**PROBLEM TO WORK ON:** When you restate the entries that follow, keep every word exactly and drop the pictures.

**SOURCE DATA:**
-*-*-
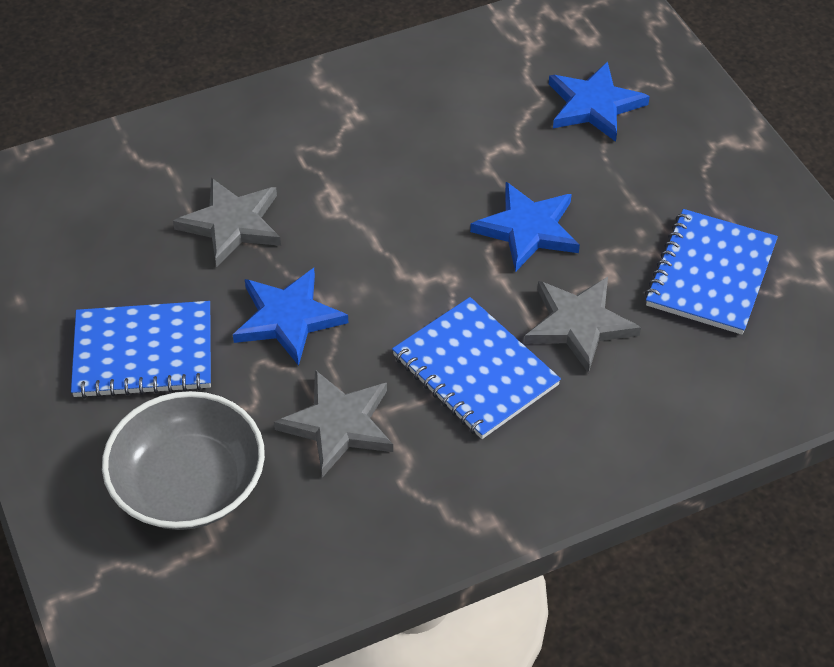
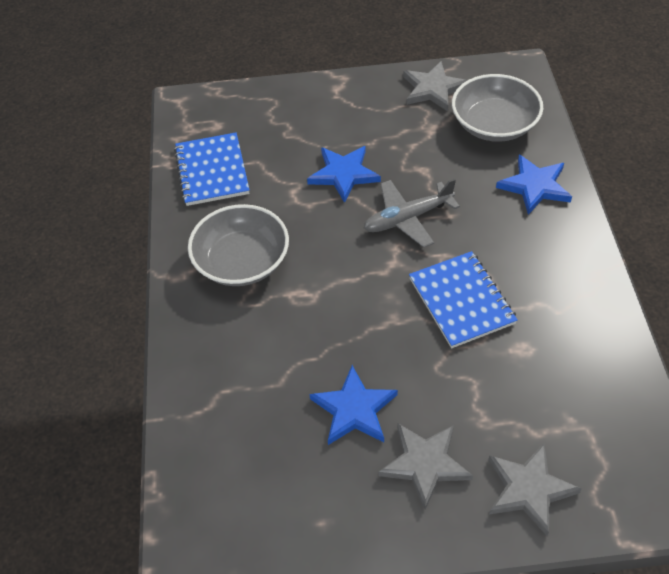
blue notebook: 3 -> 2
grey bowl: 1 -> 2
grey plane: 0 -> 1

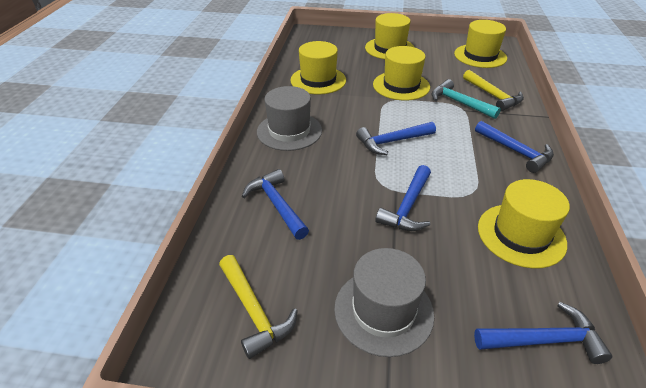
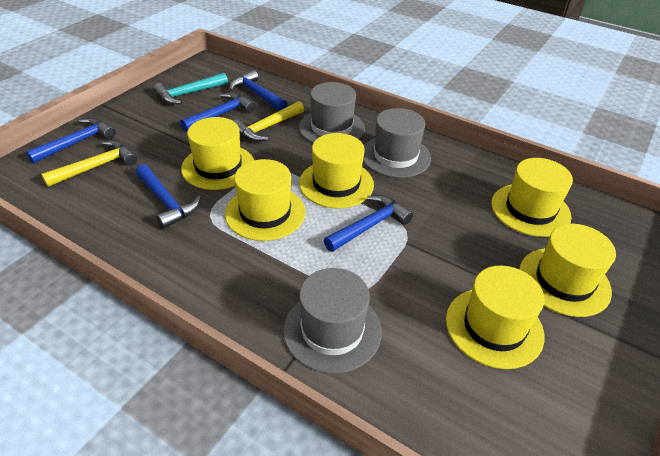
grey hat: 2 -> 3
yellow hat: 5 -> 6

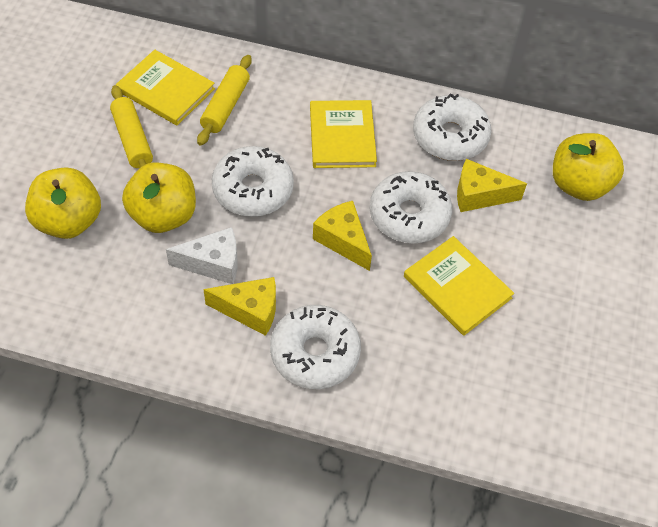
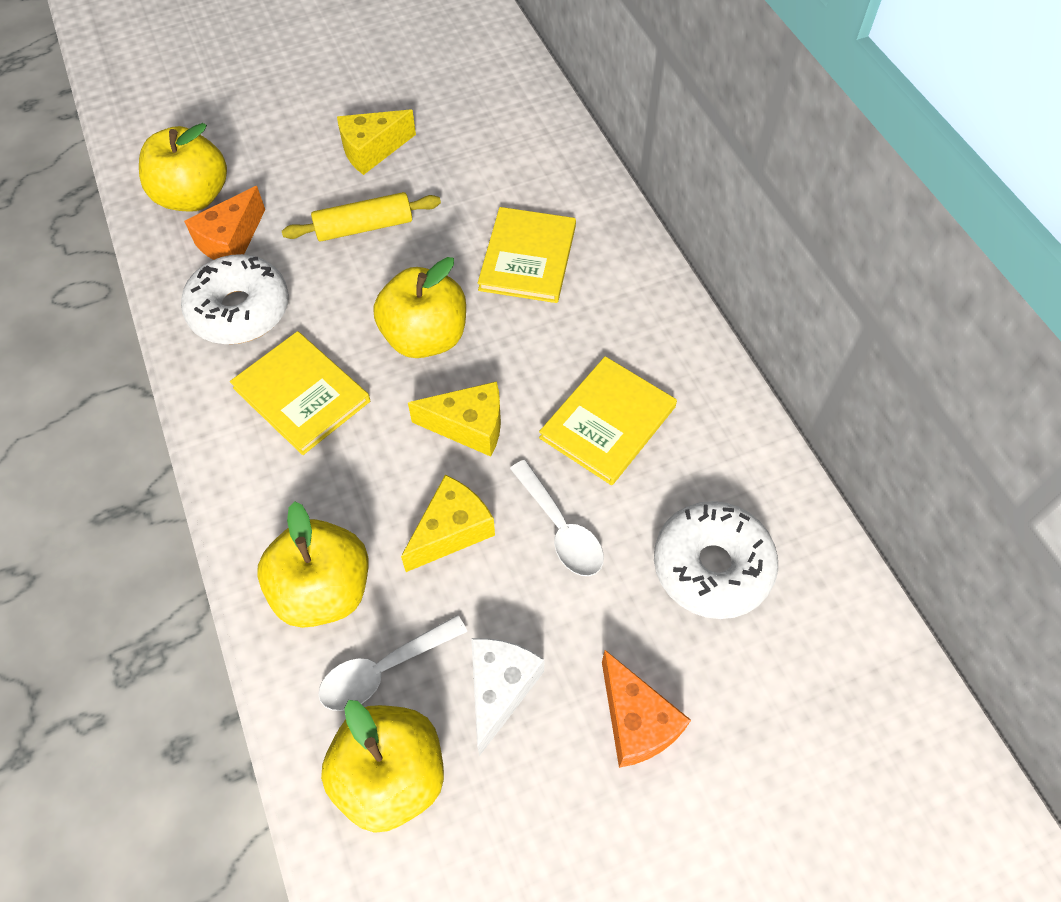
orange cheese: 0 -> 2
white donut: 4 -> 2
white spoon: 0 -> 2
yellow apple: 3 -> 4
yellow rolling pin: 2 -> 1

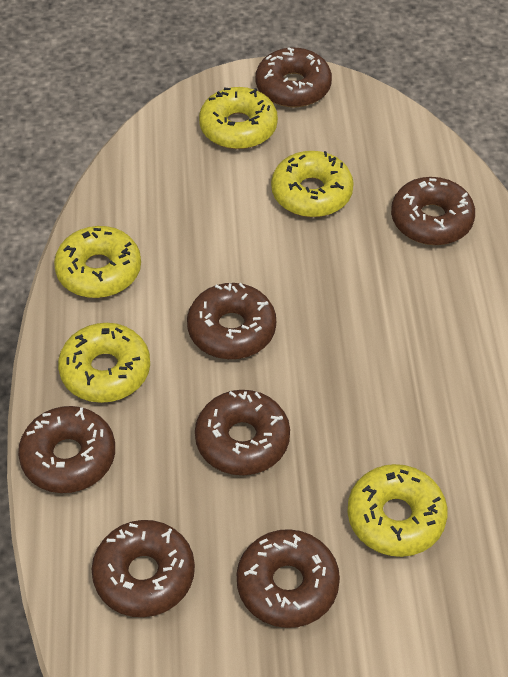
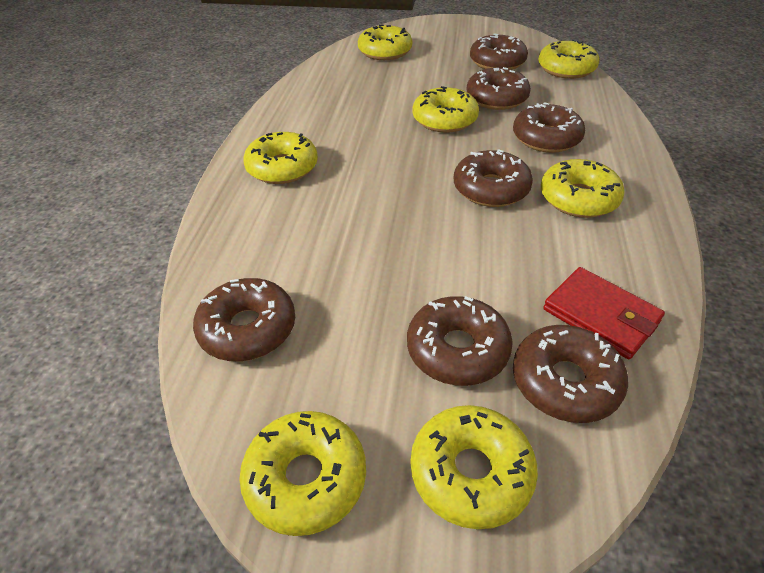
red wallet: 0 -> 1
yellow donut: 5 -> 7

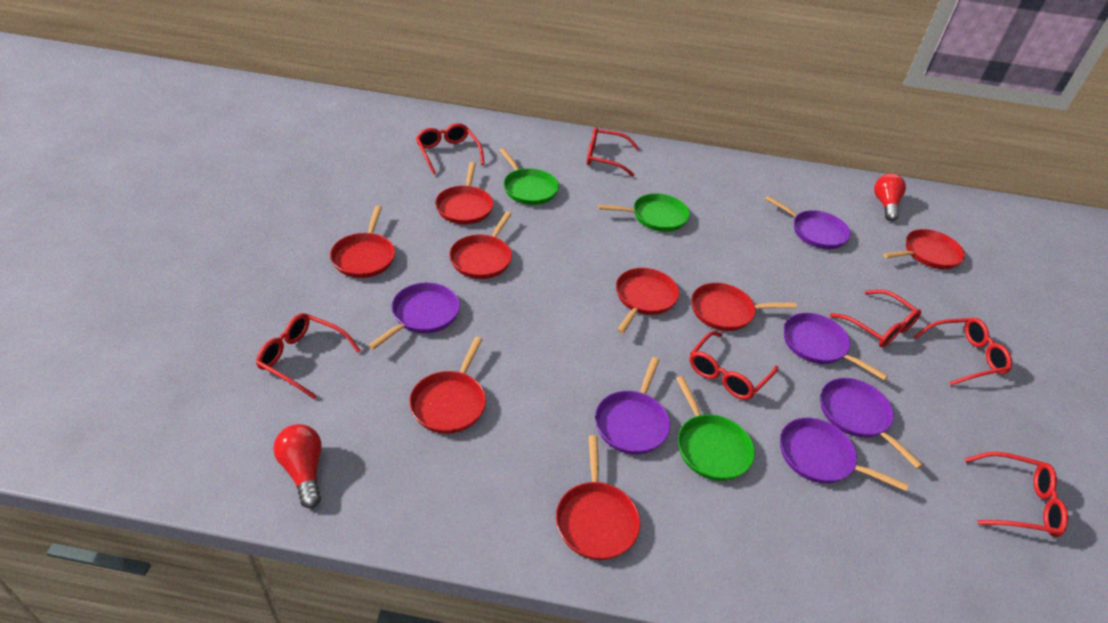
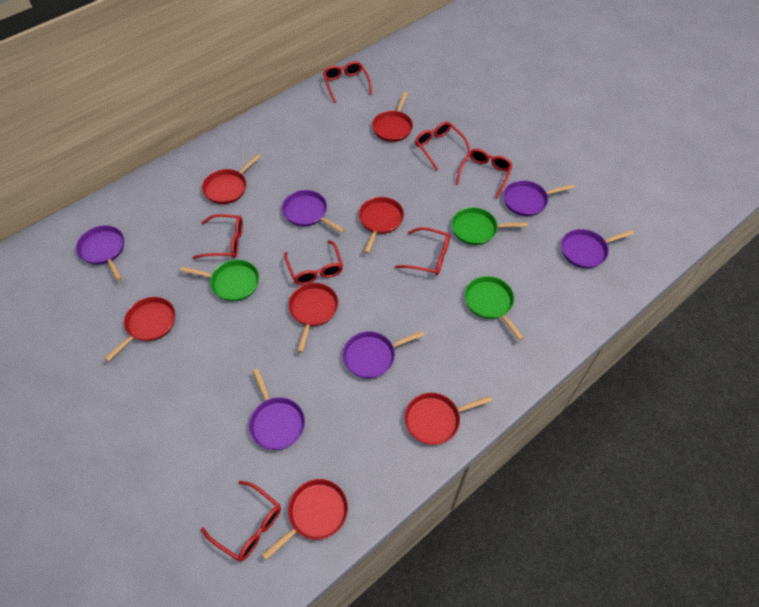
red light bulb: 2 -> 0
red pan: 8 -> 7

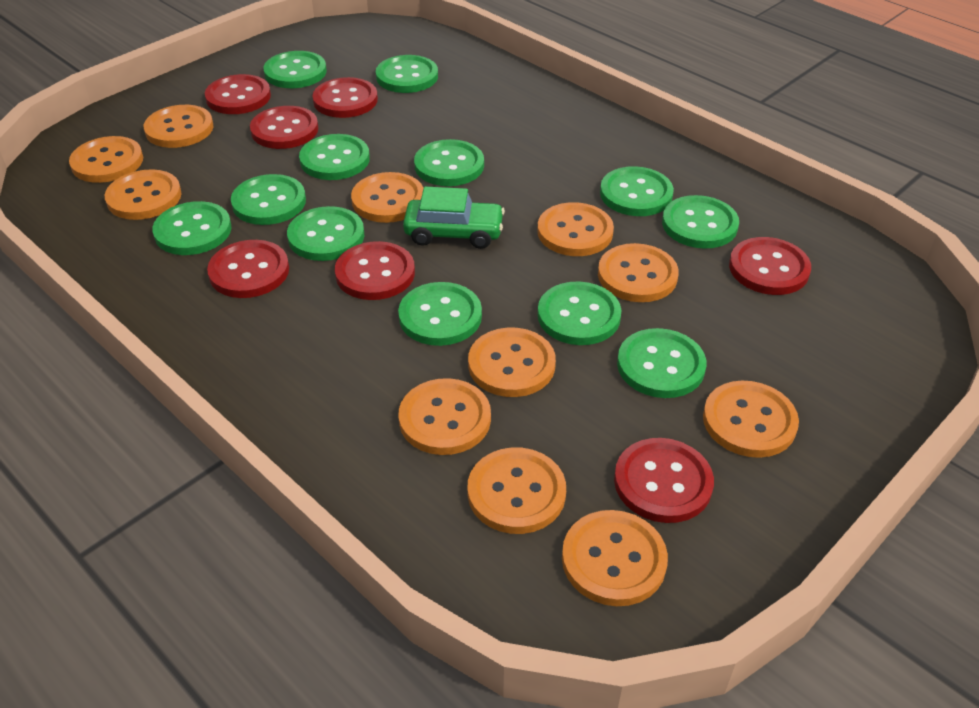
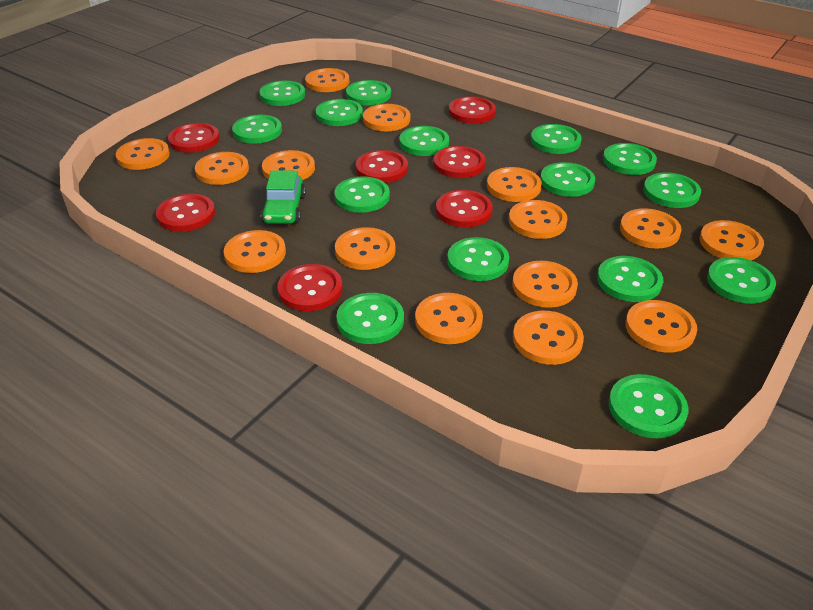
green button: 12 -> 15
orange button: 11 -> 15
-*-*-
**SOLVED EXERCISE:**
blue notebook: 3 -> 2
grey bowl: 1 -> 2
grey plane: 0 -> 1

grey hat: 2 -> 3
yellow hat: 5 -> 6

orange cheese: 0 -> 2
white donut: 4 -> 2
white spoon: 0 -> 2
yellow apple: 3 -> 4
yellow rolling pin: 2 -> 1

red wallet: 0 -> 1
yellow donut: 5 -> 7

red light bulb: 2 -> 0
red pan: 8 -> 7

green button: 12 -> 15
orange button: 11 -> 15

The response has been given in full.